From the entries that follow, gather each line holding the word "button".

■ **The input**:

===

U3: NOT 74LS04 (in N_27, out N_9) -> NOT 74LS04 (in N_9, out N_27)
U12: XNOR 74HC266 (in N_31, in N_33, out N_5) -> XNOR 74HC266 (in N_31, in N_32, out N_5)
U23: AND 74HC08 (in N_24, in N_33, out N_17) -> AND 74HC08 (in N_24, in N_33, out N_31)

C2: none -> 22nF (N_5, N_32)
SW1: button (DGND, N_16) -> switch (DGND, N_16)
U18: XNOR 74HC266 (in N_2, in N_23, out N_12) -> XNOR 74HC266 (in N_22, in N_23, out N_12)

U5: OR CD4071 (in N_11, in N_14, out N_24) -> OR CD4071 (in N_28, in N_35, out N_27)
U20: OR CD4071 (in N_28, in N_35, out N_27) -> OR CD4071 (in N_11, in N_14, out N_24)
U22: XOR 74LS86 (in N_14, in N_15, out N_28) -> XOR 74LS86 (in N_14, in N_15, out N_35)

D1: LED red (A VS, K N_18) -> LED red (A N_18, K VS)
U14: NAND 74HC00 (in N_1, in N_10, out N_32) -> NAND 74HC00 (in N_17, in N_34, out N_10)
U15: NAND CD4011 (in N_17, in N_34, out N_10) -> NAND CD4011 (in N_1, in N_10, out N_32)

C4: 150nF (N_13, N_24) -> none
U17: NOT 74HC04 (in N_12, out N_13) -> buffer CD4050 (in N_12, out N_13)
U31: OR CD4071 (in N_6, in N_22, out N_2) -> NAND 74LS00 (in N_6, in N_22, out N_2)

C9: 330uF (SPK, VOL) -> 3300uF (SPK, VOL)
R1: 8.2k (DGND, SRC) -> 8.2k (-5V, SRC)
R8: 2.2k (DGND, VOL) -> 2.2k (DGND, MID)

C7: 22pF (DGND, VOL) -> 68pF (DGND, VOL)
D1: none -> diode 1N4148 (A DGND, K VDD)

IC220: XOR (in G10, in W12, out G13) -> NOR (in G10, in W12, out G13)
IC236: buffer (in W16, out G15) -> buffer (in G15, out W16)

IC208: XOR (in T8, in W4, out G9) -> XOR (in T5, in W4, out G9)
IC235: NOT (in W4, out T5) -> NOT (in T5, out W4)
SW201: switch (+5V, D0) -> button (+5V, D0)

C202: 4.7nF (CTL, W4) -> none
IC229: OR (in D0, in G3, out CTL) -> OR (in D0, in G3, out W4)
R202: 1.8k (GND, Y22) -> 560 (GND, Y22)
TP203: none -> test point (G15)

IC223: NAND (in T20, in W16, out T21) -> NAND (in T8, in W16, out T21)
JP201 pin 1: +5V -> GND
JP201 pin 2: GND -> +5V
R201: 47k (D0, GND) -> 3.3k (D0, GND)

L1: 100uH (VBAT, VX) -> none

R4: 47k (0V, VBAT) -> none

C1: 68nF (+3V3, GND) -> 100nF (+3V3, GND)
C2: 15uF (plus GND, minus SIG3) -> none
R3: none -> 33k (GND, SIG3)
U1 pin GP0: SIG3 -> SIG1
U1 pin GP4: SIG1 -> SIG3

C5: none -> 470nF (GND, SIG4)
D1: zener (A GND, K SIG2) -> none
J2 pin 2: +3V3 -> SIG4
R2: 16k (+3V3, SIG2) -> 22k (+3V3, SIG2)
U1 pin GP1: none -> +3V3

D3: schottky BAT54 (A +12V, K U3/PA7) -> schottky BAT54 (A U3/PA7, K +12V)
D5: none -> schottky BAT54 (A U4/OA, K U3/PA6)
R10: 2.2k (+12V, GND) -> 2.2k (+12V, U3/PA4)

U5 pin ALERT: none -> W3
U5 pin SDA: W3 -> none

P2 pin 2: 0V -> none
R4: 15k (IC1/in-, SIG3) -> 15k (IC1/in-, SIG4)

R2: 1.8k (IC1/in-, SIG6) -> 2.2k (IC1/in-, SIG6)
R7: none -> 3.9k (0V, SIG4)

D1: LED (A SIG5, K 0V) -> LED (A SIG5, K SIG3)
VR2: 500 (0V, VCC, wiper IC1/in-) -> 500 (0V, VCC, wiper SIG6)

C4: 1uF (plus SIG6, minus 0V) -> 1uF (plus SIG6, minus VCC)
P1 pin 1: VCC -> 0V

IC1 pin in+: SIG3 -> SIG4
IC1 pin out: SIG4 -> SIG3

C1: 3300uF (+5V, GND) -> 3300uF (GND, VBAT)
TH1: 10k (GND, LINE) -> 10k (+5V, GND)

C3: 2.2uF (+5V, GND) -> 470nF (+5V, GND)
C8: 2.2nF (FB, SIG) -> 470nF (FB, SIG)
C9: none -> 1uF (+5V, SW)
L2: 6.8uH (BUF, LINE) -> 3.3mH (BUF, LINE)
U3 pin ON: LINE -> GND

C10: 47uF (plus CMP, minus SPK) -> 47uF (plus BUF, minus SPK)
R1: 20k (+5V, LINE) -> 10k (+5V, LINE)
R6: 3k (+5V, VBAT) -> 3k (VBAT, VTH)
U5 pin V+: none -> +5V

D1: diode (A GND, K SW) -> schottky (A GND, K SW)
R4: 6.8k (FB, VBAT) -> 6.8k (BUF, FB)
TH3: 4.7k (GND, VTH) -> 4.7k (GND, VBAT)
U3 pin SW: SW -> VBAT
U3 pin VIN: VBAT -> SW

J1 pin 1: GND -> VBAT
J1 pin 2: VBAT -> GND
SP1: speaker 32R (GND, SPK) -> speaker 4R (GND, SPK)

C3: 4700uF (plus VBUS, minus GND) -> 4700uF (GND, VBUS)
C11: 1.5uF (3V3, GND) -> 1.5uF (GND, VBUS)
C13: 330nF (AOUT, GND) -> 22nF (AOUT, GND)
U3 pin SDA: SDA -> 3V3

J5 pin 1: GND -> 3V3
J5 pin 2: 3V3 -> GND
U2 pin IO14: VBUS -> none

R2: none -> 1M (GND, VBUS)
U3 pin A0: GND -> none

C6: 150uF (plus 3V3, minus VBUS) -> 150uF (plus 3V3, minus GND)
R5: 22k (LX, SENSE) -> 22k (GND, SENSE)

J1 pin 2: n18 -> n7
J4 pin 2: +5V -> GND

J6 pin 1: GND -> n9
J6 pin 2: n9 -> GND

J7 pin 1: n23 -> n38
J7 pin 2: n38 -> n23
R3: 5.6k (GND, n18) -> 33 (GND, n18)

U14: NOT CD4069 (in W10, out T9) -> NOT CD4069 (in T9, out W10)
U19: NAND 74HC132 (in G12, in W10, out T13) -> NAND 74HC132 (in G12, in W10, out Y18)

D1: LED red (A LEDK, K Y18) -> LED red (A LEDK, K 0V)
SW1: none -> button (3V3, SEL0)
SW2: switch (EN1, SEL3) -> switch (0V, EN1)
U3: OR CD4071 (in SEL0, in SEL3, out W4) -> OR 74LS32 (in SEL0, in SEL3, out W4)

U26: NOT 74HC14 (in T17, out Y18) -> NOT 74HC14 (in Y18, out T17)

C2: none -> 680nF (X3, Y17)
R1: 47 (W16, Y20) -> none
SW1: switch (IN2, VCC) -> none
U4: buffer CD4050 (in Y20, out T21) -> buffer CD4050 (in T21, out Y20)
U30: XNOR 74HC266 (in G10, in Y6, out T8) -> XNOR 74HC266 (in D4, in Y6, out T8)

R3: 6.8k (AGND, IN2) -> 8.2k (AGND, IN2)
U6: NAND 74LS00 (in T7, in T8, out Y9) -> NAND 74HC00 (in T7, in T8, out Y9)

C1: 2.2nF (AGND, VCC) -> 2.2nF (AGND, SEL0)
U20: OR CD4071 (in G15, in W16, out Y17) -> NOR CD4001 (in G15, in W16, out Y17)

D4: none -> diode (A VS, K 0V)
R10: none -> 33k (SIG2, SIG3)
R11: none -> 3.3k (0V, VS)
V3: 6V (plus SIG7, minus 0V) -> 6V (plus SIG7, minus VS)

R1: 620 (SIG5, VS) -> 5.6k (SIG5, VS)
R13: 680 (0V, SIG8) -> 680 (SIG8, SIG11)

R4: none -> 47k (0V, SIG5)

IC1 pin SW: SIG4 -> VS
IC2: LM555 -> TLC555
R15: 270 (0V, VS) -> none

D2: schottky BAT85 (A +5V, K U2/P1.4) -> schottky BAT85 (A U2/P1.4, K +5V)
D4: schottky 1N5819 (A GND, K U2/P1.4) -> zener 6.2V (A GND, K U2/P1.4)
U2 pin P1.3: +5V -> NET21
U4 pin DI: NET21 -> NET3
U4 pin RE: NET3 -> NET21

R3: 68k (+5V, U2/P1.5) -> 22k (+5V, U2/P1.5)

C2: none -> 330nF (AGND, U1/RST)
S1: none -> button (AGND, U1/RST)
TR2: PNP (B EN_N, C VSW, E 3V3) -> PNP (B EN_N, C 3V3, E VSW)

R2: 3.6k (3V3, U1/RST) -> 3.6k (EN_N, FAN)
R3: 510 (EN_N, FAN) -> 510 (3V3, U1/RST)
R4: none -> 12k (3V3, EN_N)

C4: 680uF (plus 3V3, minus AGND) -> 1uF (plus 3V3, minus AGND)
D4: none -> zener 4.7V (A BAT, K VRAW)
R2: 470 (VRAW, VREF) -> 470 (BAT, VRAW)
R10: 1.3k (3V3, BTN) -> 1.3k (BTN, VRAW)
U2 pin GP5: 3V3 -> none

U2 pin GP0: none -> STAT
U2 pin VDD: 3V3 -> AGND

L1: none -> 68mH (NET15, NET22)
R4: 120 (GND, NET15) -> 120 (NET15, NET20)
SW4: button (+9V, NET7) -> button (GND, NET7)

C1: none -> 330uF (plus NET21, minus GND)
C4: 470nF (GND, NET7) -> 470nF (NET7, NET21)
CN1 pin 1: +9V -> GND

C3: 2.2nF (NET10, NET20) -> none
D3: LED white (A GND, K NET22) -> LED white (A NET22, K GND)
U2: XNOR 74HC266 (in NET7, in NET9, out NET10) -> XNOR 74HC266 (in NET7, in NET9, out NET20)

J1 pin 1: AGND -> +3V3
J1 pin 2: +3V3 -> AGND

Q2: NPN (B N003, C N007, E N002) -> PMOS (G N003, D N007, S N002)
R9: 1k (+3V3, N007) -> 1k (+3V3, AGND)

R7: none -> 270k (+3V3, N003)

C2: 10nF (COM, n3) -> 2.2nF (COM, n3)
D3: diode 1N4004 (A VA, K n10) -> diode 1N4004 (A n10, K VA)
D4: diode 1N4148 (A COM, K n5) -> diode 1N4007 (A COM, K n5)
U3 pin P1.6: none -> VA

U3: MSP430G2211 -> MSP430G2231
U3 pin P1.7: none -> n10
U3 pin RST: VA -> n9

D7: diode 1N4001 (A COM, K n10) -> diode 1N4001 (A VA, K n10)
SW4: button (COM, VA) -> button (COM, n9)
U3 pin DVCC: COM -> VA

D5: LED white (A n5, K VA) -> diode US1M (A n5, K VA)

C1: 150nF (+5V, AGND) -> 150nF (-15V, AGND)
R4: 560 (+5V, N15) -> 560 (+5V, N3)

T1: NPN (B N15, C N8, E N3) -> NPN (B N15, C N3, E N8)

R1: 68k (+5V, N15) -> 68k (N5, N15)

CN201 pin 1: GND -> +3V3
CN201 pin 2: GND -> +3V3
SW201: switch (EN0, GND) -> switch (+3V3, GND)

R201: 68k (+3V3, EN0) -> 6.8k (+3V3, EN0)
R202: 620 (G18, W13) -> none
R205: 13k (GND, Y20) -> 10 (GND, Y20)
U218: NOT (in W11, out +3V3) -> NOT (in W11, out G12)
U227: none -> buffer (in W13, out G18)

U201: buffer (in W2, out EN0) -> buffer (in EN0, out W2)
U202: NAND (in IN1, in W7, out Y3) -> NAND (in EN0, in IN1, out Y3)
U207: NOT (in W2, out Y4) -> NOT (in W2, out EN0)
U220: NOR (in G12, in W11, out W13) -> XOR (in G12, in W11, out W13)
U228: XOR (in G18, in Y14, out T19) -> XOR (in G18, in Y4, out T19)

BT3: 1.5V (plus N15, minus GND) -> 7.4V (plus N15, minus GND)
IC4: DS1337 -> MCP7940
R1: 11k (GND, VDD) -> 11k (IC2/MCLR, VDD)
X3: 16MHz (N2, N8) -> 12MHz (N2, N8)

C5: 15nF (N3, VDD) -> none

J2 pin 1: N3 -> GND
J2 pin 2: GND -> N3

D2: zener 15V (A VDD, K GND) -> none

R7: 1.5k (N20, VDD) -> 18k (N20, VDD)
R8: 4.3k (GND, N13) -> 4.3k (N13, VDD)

===

■ **Answer space**:
SW1: button (DGND, N_16) -> switch (DGND, N_16)
SW201: switch (+5V, D0) -> button (+5V, D0)
SW1: none -> button (3V3, SEL0)
S1: none -> button (AGND, U1/RST)
SW4: button (+9V, NET7) -> button (GND, NET7)
SW4: button (COM, VA) -> button (COM, n9)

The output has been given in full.